═══ Provided records ═══

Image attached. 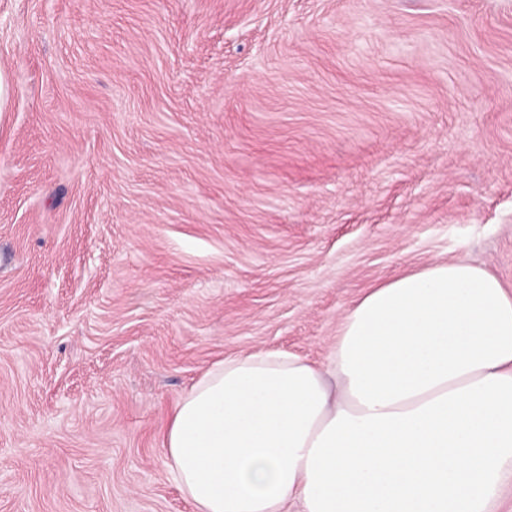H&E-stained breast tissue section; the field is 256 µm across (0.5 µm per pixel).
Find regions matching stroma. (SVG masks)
<instances>
[{"instance_id":"obj_1","label":"stroma","mask_w":512,"mask_h":512,"mask_svg":"<svg viewBox=\"0 0 512 512\" xmlns=\"http://www.w3.org/2000/svg\"><path fill=\"white\" fill-rule=\"evenodd\" d=\"M0 512H195L214 363L435 261L512 292V0H0Z\"/></svg>"}]
</instances>
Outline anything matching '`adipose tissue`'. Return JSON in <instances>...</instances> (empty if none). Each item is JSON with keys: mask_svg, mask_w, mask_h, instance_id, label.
Returning <instances> with one entry per match:
<instances>
[{"mask_svg": "<svg viewBox=\"0 0 512 512\" xmlns=\"http://www.w3.org/2000/svg\"><path fill=\"white\" fill-rule=\"evenodd\" d=\"M164 447L197 512H495L512 491V293L462 260L400 275L344 314L324 363H215Z\"/></svg>", "mask_w": 512, "mask_h": 512, "instance_id": "ef3b65f1", "label": "adipose tissue"}]
</instances>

═══

Extract, exactly, the lines above that begin at the line containing "Find regions matching stroma. (SVG masks)" and end at the final line of the records; add no other text.

**Answer to the task**
Find regions matching stroma. (SVG masks)
<instances>
[{"instance_id":"obj_1","label":"stroma","mask_w":512,"mask_h":512,"mask_svg":"<svg viewBox=\"0 0 512 512\" xmlns=\"http://www.w3.org/2000/svg\"><path fill=\"white\" fill-rule=\"evenodd\" d=\"M0 512H195L214 363L435 261L512 292V0H0Z\"/></svg>"}]
</instances>
Outline anything matching '`adipose tissue`'. Return JSON in <instances>...</instances> (empty if none). Each item is JSON with keys: mask_svg, mask_w, mask_h, instance_id, label.
Returning <instances> with one entry per match:
<instances>
[{"mask_svg": "<svg viewBox=\"0 0 512 512\" xmlns=\"http://www.w3.org/2000/svg\"><path fill=\"white\" fill-rule=\"evenodd\" d=\"M164 447L197 512H495L512 491V293L462 260L400 275L344 314L324 363H215Z\"/></svg>", "mask_w": 512, "mask_h": 512, "instance_id": "ef3b65f1", "label": "adipose tissue"}]
</instances>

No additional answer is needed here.